WHAT TO DO ▸
Only the lines that include "degrees" should be copied from the data below.

RAW DATA ▸

───

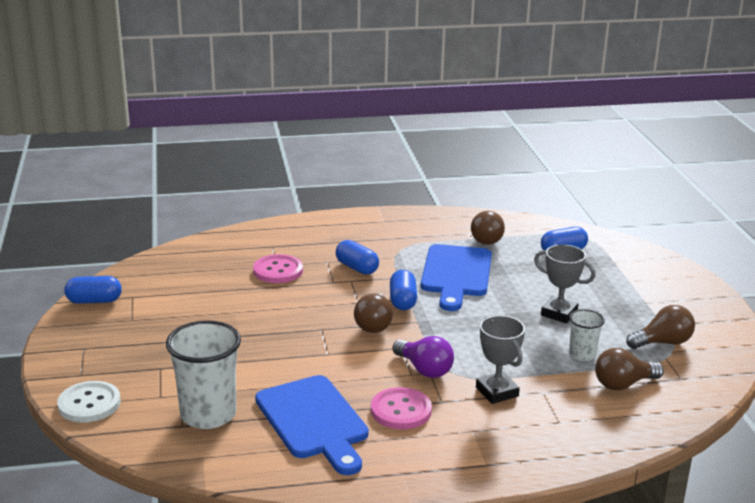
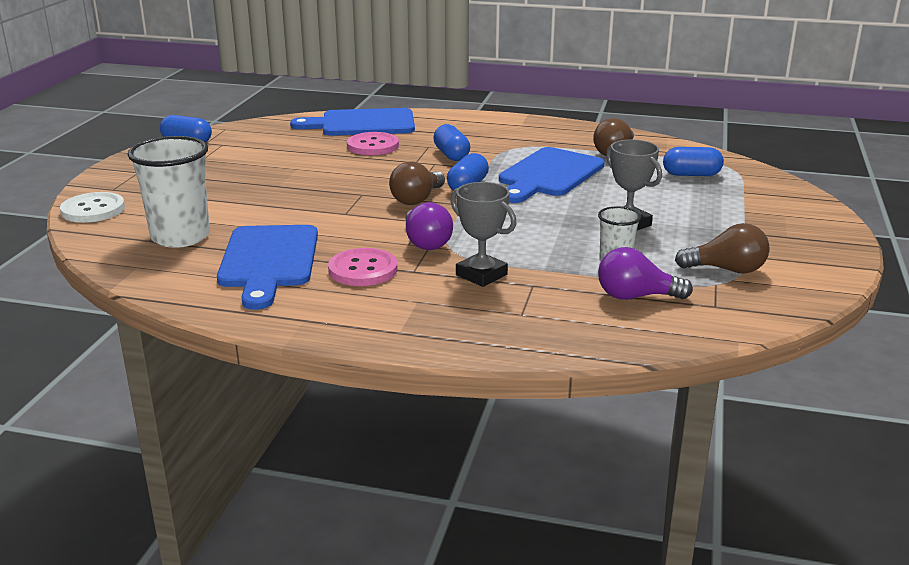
camera: 25 degrees right, 0 degrees up
(242, 245) = (362, 124): none -> blue cutting board
(496, 392) = (481, 275): grey trophy -> grey trophy turned 45 degrees counterclockwise
(623, 384) = (636, 296): brown light bulb -> purple light bulb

───

OUTPUT ▸
camera: 25 degrees right, 0 degrees up
(496, 392) = (481, 275): grey trophy -> grey trophy turned 45 degrees counterclockwise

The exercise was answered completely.